▶ WHAT IS NEEDED
In your copy, reproduce each entry exactly and include no picture.

_ _ _

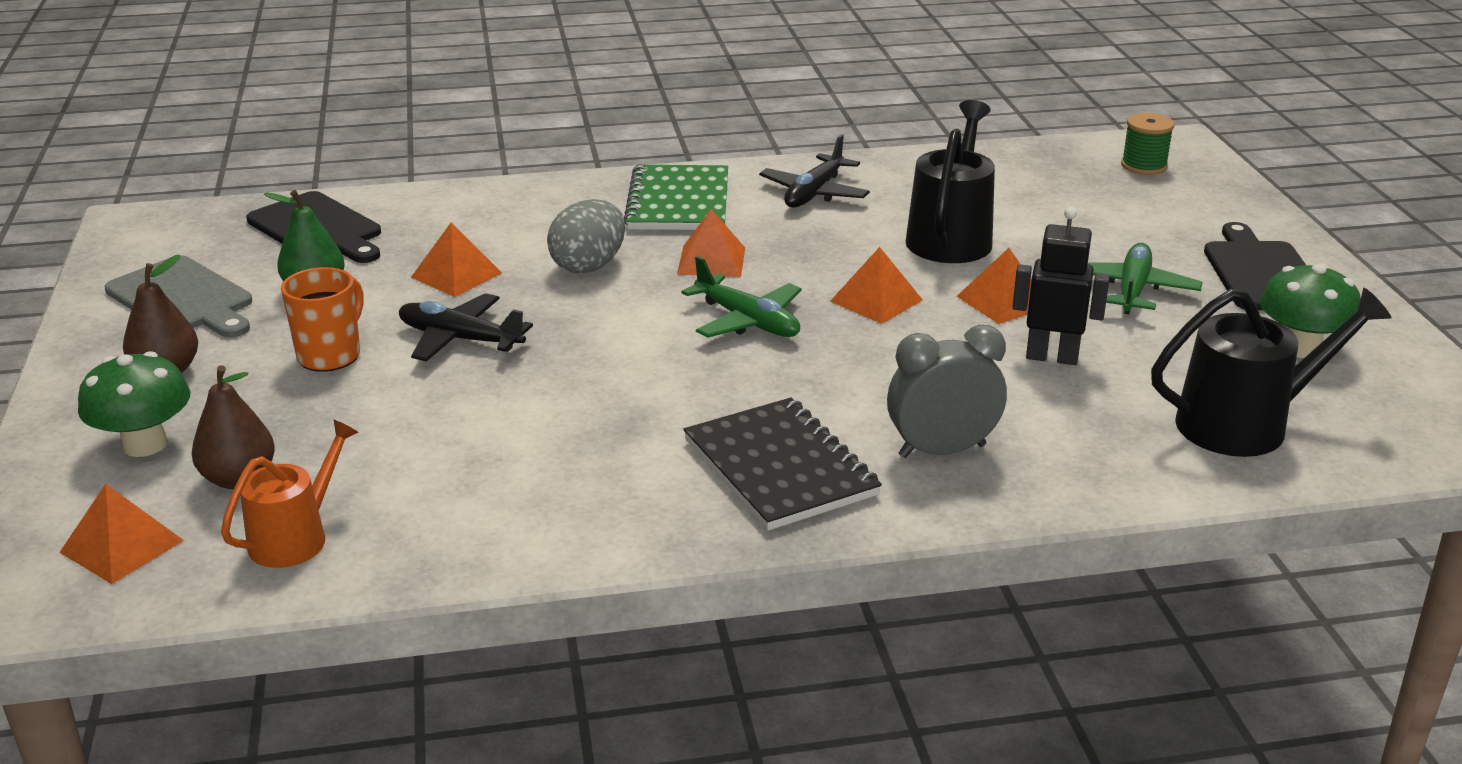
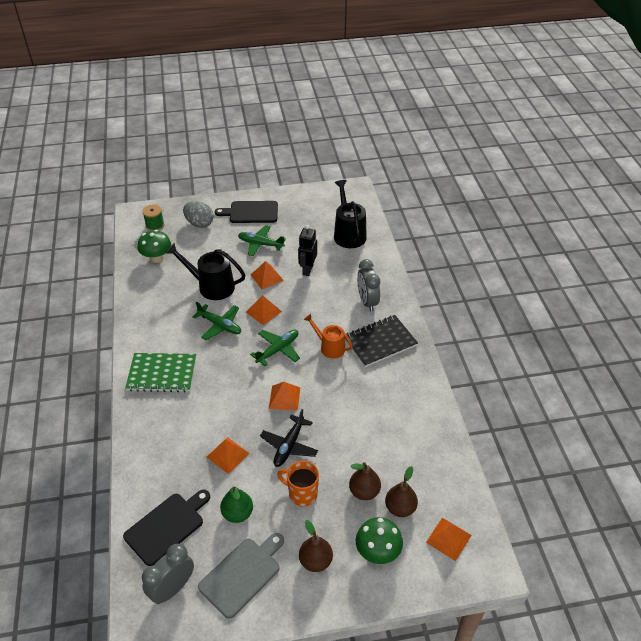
camera: 90 degrees left, 15 degrees up
orange watering can [221,419,359,568] -> orange watering can moved to [304,314,353,359]
grey egg [547,199,625,273] -> grey egg moved to [183,201,214,228]
orange pyramid [677,209,745,277] -> orange pyramid moved to [269,382,300,411]
black plane [759,134,870,208] -> none
green mushroom [1260,263,1361,358] -> green mushroom moved to [138,230,171,263]
none -> grey clock [142,544,194,604]
none -> green plane [192,302,241,340]
none -> brown pear [349,462,381,500]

_ _ _

▶ FINISHED TASK
camera: 90 degrees left, 15 degrees up
orange watering can [221,419,359,568] -> orange watering can moved to [304,314,353,359]
grey egg [547,199,625,273] -> grey egg moved to [183,201,214,228]
orange pyramid [677,209,745,277] -> orange pyramid moved to [269,382,300,411]
black plane [759,134,870,208] -> none
green mushroom [1260,263,1361,358] -> green mushroom moved to [138,230,171,263]
none -> grey clock [142,544,194,604]
none -> green plane [192,302,241,340]
none -> brown pear [349,462,381,500]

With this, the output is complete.